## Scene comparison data
---------------

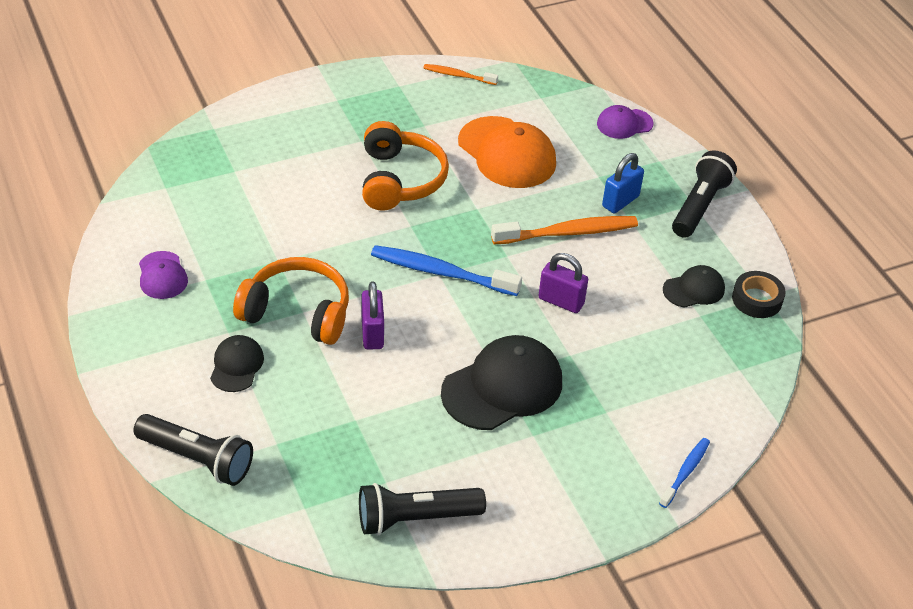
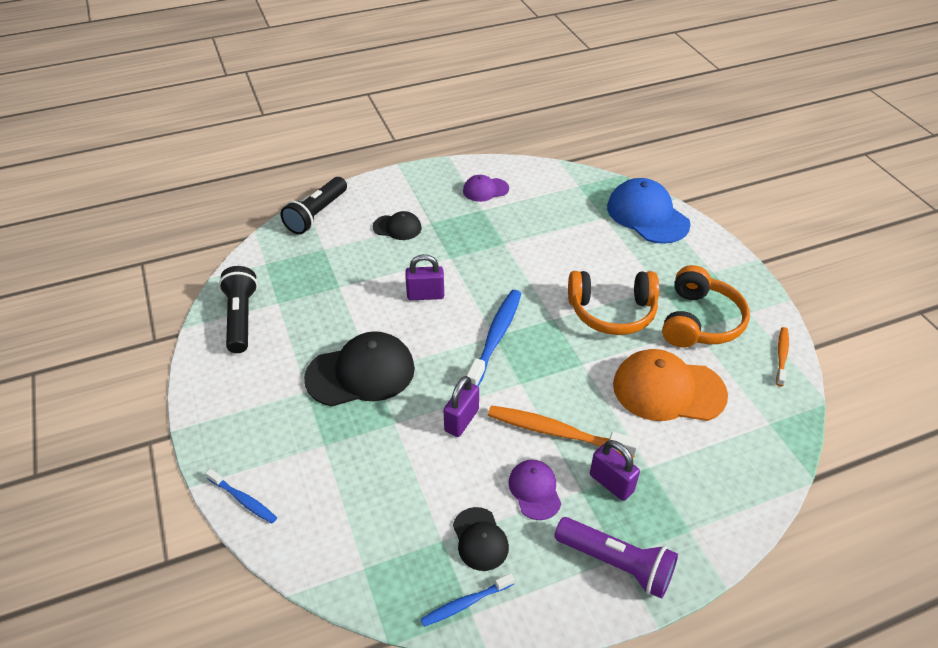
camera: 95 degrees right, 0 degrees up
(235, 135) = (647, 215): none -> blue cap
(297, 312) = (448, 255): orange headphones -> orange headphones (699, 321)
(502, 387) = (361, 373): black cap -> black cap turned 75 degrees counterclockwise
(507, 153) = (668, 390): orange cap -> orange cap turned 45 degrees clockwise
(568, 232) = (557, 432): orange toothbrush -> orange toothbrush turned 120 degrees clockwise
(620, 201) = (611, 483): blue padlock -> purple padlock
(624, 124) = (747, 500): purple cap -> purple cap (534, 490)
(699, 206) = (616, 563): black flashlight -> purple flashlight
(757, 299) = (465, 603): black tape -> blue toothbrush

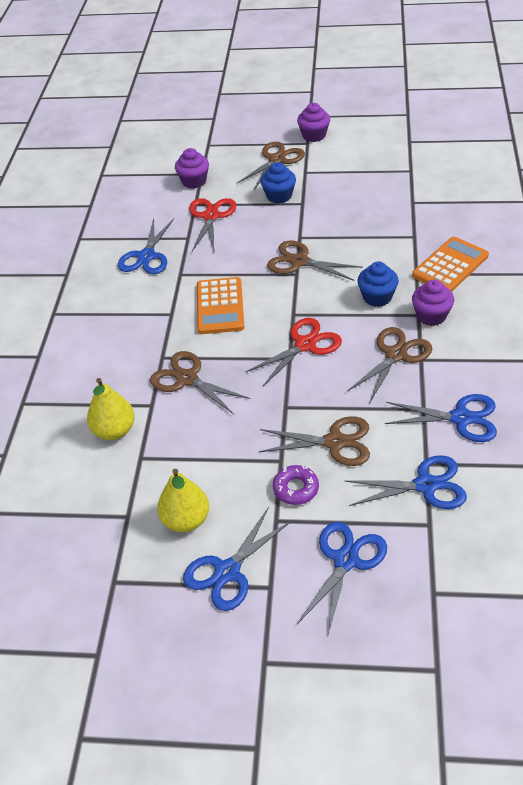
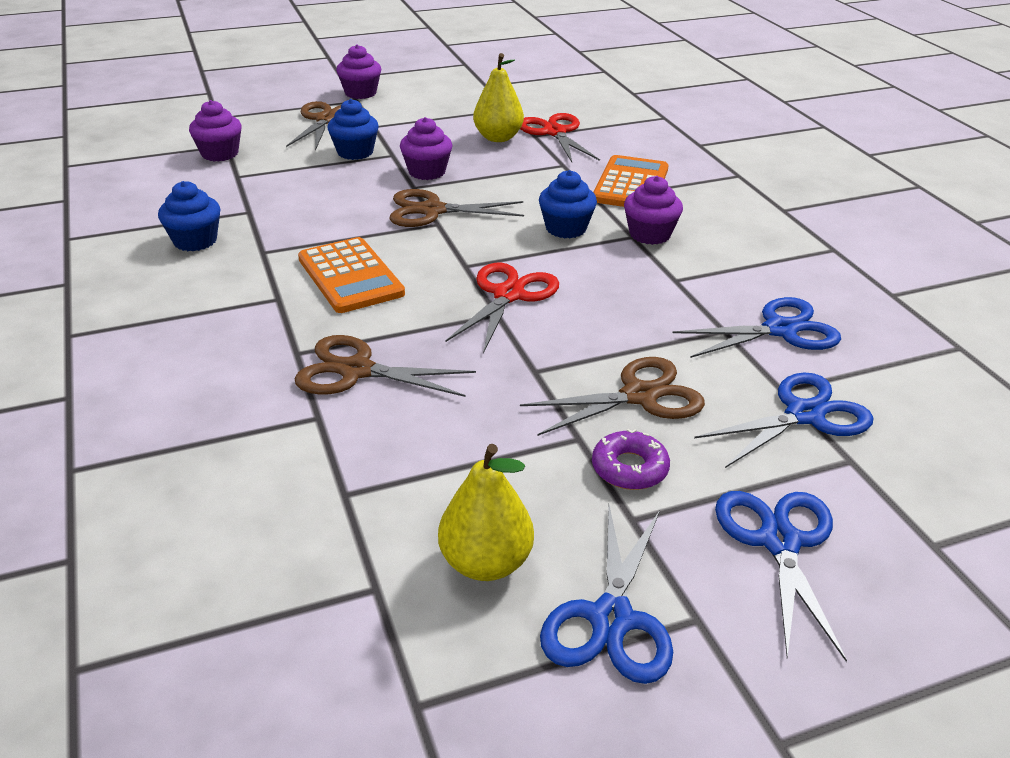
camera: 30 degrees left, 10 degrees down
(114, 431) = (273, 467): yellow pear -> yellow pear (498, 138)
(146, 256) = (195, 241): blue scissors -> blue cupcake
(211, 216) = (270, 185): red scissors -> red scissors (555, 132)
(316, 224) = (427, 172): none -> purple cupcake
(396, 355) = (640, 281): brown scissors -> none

---------------

## About this exercise
What is needed is a word-for-word repeat of every line from the line with "(235, 135) = (647, 215): none -> blue cap" to the end of the entries above; leave out the pictures.

## Expected answer
(235, 135) = (647, 215): none -> blue cap
(297, 312) = (448, 255): orange headphones -> orange headphones (699, 321)
(502, 387) = (361, 373): black cap -> black cap turned 75 degrees counterclockwise
(507, 153) = (668, 390): orange cap -> orange cap turned 45 degrees clockwise
(568, 232) = (557, 432): orange toothbrush -> orange toothbrush turned 120 degrees clockwise
(620, 201) = (611, 483): blue padlock -> purple padlock
(624, 124) = (747, 500): purple cap -> purple cap (534, 490)
(699, 206) = (616, 563): black flashlight -> purple flashlight
(757, 299) = (465, 603): black tape -> blue toothbrush

camera: 30 degrees left, 10 degrees down
(114, 431) = (273, 467): yellow pear -> yellow pear (498, 138)
(146, 256) = (195, 241): blue scissors -> blue cupcake
(211, 216) = (270, 185): red scissors -> red scissors (555, 132)
(316, 224) = (427, 172): none -> purple cupcake
(396, 355) = (640, 281): brown scissors -> none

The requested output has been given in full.